Saved data entries:
** BEGIN **

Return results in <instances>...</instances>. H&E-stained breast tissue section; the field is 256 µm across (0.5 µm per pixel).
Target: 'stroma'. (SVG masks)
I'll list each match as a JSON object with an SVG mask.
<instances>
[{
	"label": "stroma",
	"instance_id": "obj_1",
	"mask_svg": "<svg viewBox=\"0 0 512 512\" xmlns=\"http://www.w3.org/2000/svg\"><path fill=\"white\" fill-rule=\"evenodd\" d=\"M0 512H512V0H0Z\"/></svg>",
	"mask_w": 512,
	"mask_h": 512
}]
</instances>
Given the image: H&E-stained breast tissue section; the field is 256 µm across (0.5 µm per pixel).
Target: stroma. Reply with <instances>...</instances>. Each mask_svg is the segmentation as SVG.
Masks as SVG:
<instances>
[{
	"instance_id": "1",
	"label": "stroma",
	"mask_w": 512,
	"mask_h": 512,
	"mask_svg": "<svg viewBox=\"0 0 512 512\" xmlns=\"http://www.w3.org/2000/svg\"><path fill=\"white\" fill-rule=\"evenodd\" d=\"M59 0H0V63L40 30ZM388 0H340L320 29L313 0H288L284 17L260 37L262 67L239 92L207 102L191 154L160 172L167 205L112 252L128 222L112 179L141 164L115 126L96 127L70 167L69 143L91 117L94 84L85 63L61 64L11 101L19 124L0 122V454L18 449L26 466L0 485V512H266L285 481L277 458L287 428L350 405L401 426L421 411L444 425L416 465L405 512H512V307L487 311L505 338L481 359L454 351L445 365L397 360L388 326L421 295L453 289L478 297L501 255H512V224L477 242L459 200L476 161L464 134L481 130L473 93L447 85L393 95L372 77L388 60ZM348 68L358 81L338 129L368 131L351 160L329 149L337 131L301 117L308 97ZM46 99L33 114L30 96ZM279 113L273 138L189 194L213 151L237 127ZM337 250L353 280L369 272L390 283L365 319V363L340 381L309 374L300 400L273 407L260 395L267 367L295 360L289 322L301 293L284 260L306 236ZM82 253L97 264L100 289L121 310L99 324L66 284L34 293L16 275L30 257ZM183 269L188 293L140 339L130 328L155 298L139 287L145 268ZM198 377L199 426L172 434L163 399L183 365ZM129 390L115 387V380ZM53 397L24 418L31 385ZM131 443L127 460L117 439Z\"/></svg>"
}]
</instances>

** END **

REQUIRED WORK:
Output each record precisely as given.

FINAL ANSWER:
Return results in <instances>...</instances>. H&E-stained breast tissue section; the field is 256 µm across (0.5 µm per pixel).
Target: 'stroma'. (SVG masks)
I'll list each match as a JSON object with an SVG mask.
<instances>
[{
	"label": "stroma",
	"instance_id": "obj_1",
	"mask_svg": "<svg viewBox=\"0 0 512 512\" xmlns=\"http://www.w3.org/2000/svg\"><path fill=\"white\" fill-rule=\"evenodd\" d=\"M0 512H512V0H0Z\"/></svg>",
	"mask_w": 512,
	"mask_h": 512
}]
</instances>
Given the image: H&E-stained breast tissue section; the field is 256 µm across (0.5 µm per pixel).
Target: stroma. Reply with <instances>...</instances>. Each mask_svg is the segmentation as SVG.
Masks as SVG:
<instances>
[{
	"instance_id": "1",
	"label": "stroma",
	"mask_w": 512,
	"mask_h": 512,
	"mask_svg": "<svg viewBox=\"0 0 512 512\" xmlns=\"http://www.w3.org/2000/svg\"><path fill=\"white\" fill-rule=\"evenodd\" d=\"M59 0H0V63L40 30ZM388 0H340L320 29L313 0H288L284 17L260 37L262 67L239 92L207 102L191 154L160 172L167 205L112 252L128 222L112 179L141 164L115 126L96 127L70 167L69 143L91 117L94 84L85 63L61 64L11 101L19 124L0 122V454L18 449L26 466L0 485V512H266L285 481L277 458L287 428L350 405L401 426L421 411L444 425L416 465L405 512H512V307L487 311L505 338L481 359L454 351L445 365L397 360L388 326L421 295L453 289L478 297L501 255H512V224L477 242L459 200L476 161L464 134L481 130L473 93L447 85L393 95L372 77L388 60ZM348 68L358 81L338 129L368 131L351 160L329 149L337 131L301 117L308 97ZM46 99L33 114L30 96ZM279 113L273 138L189 194L213 151L237 127ZM337 250L353 280L369 272L390 283L365 319V363L340 381L309 374L300 400L273 407L260 395L267 367L295 360L289 322L301 293L284 260L306 236ZM82 253L97 264L100 289L121 310L99 324L66 284L34 293L16 275L30 257ZM183 269L188 293L140 339L130 328L155 298L139 287L145 268ZM198 377L199 426L172 434L163 399L183 365ZM129 390L115 387V380ZM53 397L24 418L31 385ZM131 443L127 460L117 439Z\"/></svg>"
}]
</instances>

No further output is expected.